### The data
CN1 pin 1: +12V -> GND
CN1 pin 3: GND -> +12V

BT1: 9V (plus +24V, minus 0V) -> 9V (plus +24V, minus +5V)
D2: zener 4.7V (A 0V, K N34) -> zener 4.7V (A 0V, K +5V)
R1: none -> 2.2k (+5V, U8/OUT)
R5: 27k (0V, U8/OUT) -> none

### Task instructions
The answer must be every record above, repeated exactly as written.

### Task answer
CN1 pin 1: +12V -> GND
CN1 pin 3: GND -> +12V

BT1: 9V (plus +24V, minus 0V) -> 9V (plus +24V, minus +5V)
D2: zener 4.7V (A 0V, K N34) -> zener 4.7V (A 0V, K +5V)
R1: none -> 2.2k (+5V, U8/OUT)
R5: 27k (0V, U8/OUT) -> none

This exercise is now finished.